▸ **Stored data entries**:
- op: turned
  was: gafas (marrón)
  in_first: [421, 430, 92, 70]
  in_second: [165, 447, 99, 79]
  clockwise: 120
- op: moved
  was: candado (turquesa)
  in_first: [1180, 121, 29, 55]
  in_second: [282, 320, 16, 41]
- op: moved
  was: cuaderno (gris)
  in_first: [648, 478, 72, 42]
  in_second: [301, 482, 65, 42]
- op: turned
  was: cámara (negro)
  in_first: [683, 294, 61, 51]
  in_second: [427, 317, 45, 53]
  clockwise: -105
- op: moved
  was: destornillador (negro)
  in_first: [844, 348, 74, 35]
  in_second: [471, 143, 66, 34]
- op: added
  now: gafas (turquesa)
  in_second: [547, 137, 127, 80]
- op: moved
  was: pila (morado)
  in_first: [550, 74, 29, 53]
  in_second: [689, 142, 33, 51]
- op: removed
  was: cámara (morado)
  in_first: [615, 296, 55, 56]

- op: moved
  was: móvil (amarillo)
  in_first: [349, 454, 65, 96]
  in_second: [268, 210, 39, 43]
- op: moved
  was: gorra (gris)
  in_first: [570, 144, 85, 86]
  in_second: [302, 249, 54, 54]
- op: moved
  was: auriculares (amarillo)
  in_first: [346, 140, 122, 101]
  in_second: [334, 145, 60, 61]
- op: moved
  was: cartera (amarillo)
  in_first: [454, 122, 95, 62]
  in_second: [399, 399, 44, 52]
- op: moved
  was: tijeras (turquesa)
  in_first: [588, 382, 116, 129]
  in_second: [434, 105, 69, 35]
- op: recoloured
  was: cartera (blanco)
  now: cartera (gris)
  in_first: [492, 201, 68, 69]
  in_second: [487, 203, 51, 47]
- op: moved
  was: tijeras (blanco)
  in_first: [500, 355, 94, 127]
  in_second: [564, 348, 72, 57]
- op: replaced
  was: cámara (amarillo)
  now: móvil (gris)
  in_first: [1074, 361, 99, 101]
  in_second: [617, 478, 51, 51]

▸ **Task to complete**: Please say how many lines above contain "negro", number only.

▸ **Result of the exercise**: 2